Object correspondence data
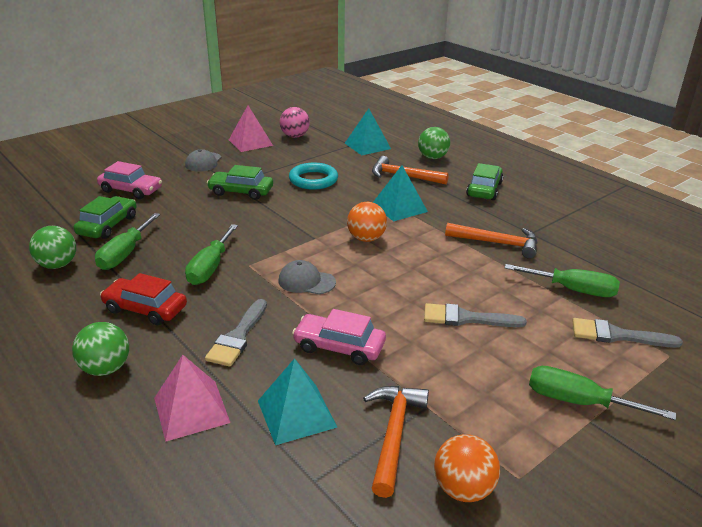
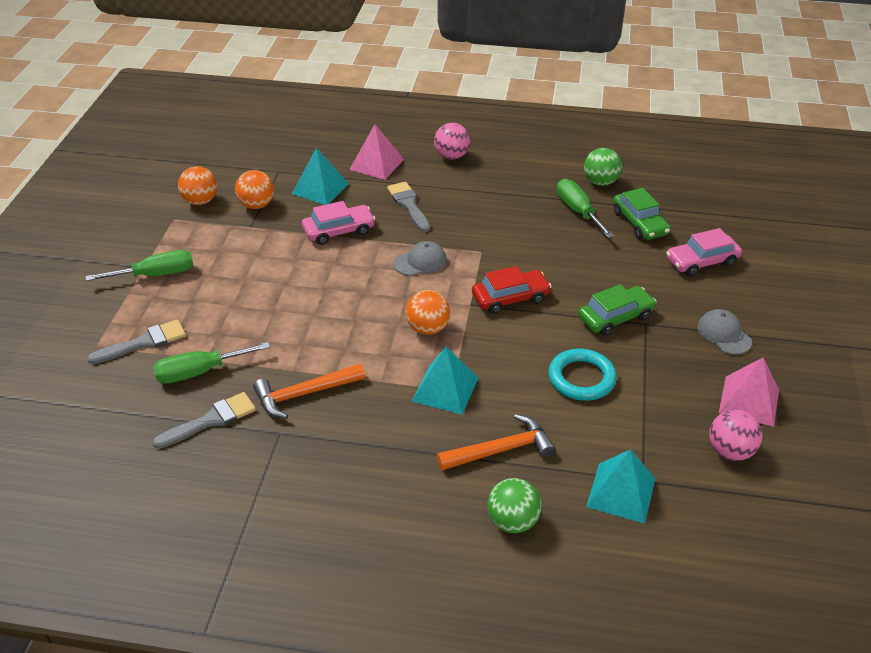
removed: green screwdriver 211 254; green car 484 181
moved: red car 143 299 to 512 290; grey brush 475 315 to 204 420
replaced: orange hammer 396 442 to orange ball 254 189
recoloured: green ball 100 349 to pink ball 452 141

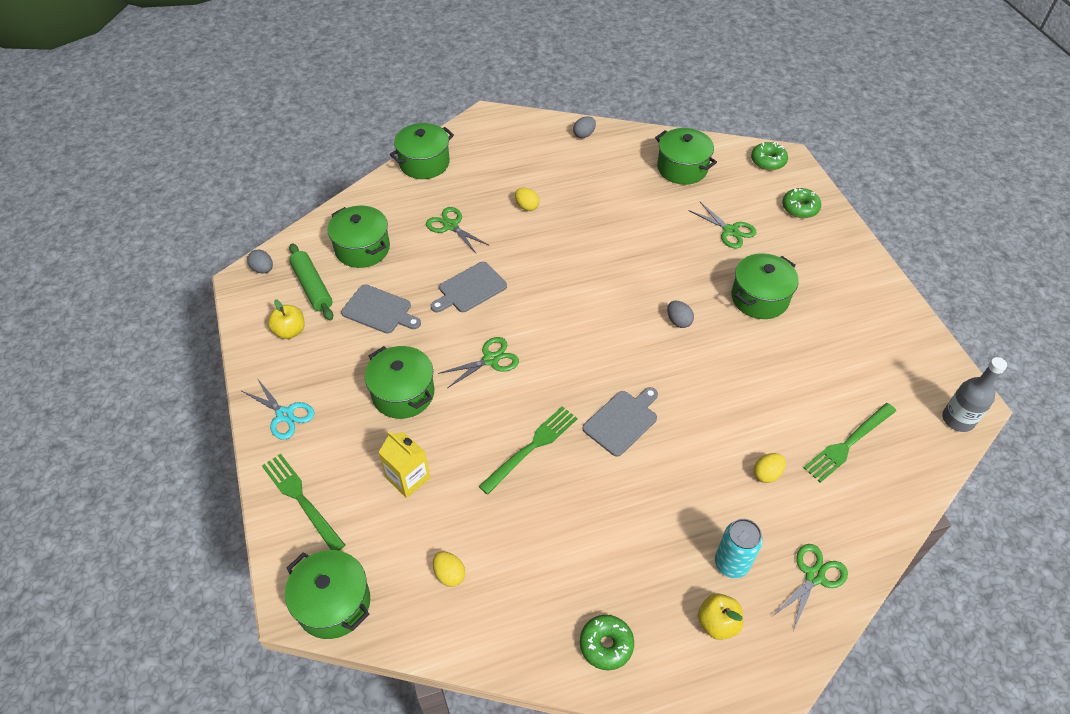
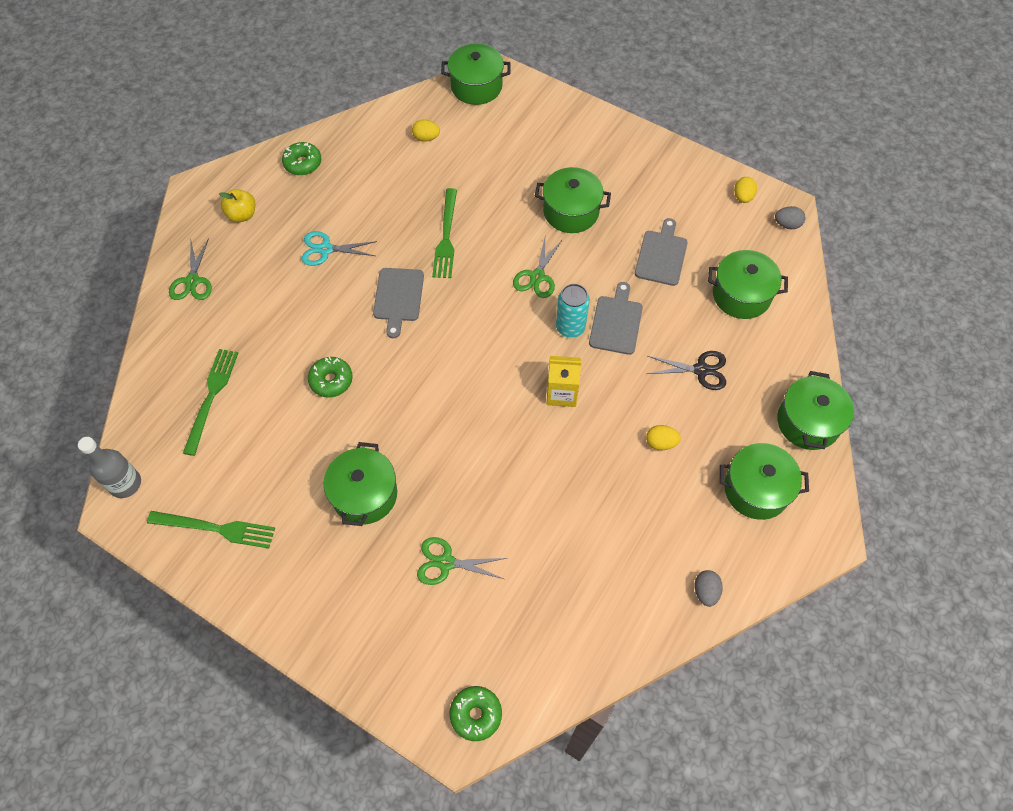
removed: yellow apple 286 319; green rolling pin 311 282; grey egg 680 314
moved: turquoise scissors 278 409 to 339 248; green fork 303 502 to 211 529; yellow carton 404 465 to 564 381; green pot 686 156 to 764 481; turquoise can 739 548 to 573 311; yellow egg 770 468 to 745 190; green donut 801 203 to 330 377
recoloured: green scissors 458 230 to black scissors 686 370
turned: grey cutting board 381 309 = 661 252 120 degrees clockwise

* _What to do_
Leave out the pictures and set down all of the data exactly.

* _Your response_
removed: green screwdriver 211 254; green car 484 181
moved: red car 143 299 to 512 290; grey brush 475 315 to 204 420
replaced: orange hammer 396 442 to orange ball 254 189
recoloured: green ball 100 349 to pink ball 452 141

removed: yellow apple 286 319; green rolling pin 311 282; grey egg 680 314
moved: turquoise scissors 278 409 to 339 248; green fork 303 502 to 211 529; yellow carton 404 465 to 564 381; green pot 686 156 to 764 481; turquoise can 739 548 to 573 311; yellow egg 770 468 to 745 190; green donut 801 203 to 330 377
recoloured: green scissors 458 230 to black scissors 686 370
turned: grey cutting board 381 309 = 661 252 120 degrees clockwise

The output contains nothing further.